[[ Provided records open ]]

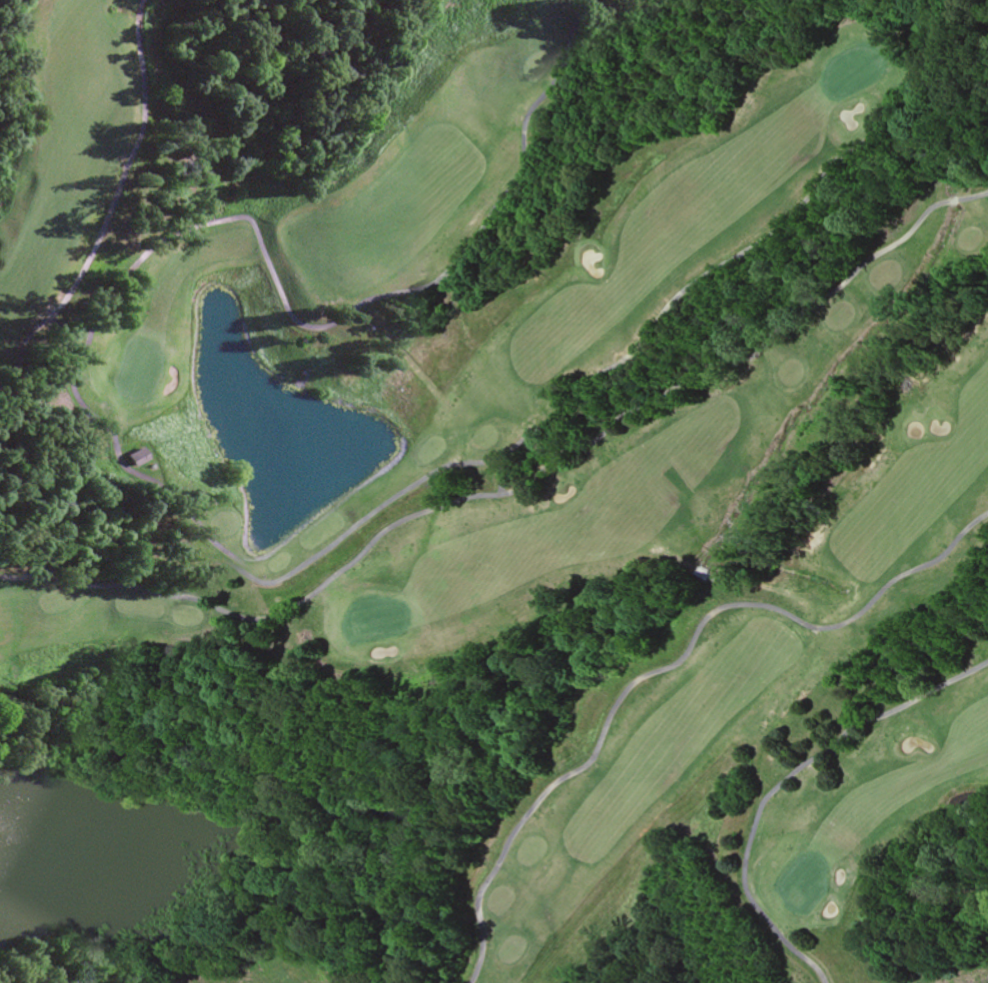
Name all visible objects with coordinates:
building: (134, 459)
park: (509, 477)
park: (504, 481)

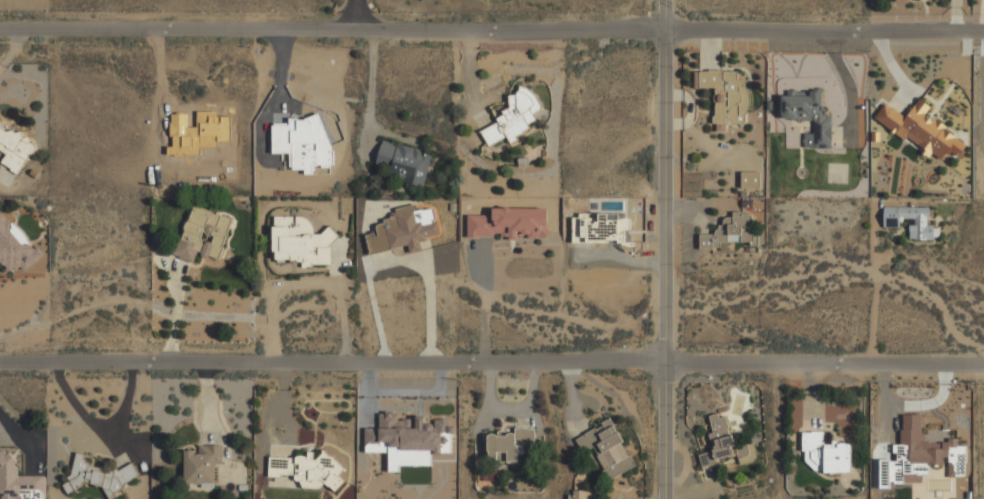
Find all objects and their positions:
road: (362, 10)
road: (492, 20)
road: (369, 88)
building: (725, 96)
building: (808, 113)
building: (514, 116)
building: (919, 128)
building: (14, 149)
building: (404, 163)
building: (750, 179)
building: (911, 221)
building: (509, 223)
building: (404, 229)
building: (732, 231)
building: (202, 234)
building: (301, 241)
building: (13, 246)
road: (672, 249)
road: (876, 291)
road: (492, 351)
building: (407, 439)
building: (724, 442)
building: (508, 444)
building: (606, 447)
building: (826, 453)
building: (908, 453)
building: (956, 457)
building: (200, 463)
building: (307, 470)
building: (99, 476)
building: (490, 479)
building: (18, 481)
building: (578, 494)

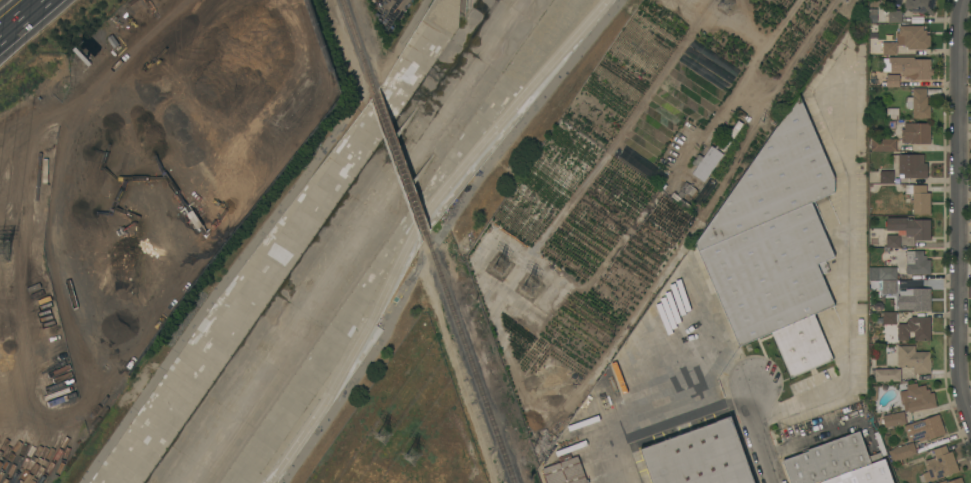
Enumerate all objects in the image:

[[ Provided records closed ]]

**Your assignment**. Could you return the entire listing above verbatim while dropping each picture?

**Response**.
Name all visible objects with coordinates:
building: (134, 459)
park: (509, 477)
park: (504, 481)

Find all objects and their positions:
road: (362, 10)
road: (492, 20)
road: (369, 88)
building: (725, 96)
building: (808, 113)
building: (514, 116)
building: (919, 128)
building: (14, 149)
building: (404, 163)
building: (750, 179)
building: (911, 221)
building: (509, 223)
building: (404, 229)
building: (732, 231)
building: (202, 234)
building: (301, 241)
building: (13, 246)
road: (672, 249)
road: (876, 291)
road: (492, 351)
building: (407, 439)
building: (724, 442)
building: (508, 444)
building: (606, 447)
building: (826, 453)
building: (908, 453)
building: (956, 457)
building: (200, 463)
building: (307, 470)
building: (99, 476)
building: (490, 479)
building: (18, 481)
building: (578, 494)

Enumerate all objects in the image:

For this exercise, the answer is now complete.